++++ Records shown

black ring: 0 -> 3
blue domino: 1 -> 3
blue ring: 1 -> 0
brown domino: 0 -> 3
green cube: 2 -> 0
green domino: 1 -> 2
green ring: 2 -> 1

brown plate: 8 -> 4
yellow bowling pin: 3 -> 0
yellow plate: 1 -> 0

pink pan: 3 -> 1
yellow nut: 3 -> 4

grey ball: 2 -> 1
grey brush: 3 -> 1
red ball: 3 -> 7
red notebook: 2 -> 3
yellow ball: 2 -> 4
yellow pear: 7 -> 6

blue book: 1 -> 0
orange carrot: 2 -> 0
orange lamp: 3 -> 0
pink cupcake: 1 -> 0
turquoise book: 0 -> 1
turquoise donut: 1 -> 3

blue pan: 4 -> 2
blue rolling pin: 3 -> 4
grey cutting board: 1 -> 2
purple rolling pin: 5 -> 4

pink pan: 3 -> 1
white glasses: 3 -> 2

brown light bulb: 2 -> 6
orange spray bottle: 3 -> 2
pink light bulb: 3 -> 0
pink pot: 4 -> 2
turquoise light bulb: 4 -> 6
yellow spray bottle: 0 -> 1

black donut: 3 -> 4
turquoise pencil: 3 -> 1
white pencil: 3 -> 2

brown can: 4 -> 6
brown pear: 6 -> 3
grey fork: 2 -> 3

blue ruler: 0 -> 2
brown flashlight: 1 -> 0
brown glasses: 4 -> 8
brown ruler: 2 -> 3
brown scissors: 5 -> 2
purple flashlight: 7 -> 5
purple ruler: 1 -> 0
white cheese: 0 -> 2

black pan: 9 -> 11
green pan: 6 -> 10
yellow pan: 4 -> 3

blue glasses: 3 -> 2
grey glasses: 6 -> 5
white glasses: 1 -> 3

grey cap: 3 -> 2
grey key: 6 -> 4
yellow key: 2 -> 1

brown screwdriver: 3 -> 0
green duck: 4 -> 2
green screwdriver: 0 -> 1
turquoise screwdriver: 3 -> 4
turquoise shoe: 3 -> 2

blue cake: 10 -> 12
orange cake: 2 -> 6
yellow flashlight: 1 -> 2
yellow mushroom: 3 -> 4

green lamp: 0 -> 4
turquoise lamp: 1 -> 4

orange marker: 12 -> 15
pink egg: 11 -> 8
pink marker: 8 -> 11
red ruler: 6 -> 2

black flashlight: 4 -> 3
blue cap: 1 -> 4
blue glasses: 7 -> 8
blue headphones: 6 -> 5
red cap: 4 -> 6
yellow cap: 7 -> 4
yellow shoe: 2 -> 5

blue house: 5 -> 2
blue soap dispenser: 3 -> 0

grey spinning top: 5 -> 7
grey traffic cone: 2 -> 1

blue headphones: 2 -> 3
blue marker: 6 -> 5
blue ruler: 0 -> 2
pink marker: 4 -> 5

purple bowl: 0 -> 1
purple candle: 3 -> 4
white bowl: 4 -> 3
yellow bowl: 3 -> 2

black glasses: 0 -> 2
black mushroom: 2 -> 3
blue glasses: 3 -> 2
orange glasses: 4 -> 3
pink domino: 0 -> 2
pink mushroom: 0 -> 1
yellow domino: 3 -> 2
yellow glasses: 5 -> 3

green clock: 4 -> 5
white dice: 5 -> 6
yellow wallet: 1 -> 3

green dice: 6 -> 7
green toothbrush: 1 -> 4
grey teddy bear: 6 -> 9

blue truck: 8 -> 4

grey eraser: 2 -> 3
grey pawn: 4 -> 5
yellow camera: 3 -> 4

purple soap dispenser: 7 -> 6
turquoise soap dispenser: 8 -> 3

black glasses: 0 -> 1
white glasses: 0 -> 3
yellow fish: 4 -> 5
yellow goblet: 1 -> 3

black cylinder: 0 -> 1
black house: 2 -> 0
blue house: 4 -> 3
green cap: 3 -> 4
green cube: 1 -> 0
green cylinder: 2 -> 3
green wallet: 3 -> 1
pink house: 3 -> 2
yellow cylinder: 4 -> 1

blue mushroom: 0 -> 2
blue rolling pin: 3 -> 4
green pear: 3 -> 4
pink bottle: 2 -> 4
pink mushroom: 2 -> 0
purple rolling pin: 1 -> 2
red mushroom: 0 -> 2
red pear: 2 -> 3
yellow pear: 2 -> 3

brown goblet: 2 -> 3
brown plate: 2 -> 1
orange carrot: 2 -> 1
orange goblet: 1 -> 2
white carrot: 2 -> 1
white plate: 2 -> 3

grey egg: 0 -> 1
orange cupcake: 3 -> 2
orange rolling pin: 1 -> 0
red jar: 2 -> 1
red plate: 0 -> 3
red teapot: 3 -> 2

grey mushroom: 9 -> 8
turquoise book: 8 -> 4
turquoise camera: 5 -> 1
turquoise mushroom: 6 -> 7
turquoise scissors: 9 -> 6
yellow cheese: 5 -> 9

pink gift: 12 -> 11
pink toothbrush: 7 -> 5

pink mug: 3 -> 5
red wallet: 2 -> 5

++++++++

What the task requires
Check each line above for the word "purple", and copy the lines where it appears.

Result of the exercise
purple rolling pin: 5 -> 4
purple flashlight: 7 -> 5
purple ruler: 1 -> 0
purple bowl: 0 -> 1
purple candle: 3 -> 4
purple soap dispenser: 7 -> 6
purple rolling pin: 1 -> 2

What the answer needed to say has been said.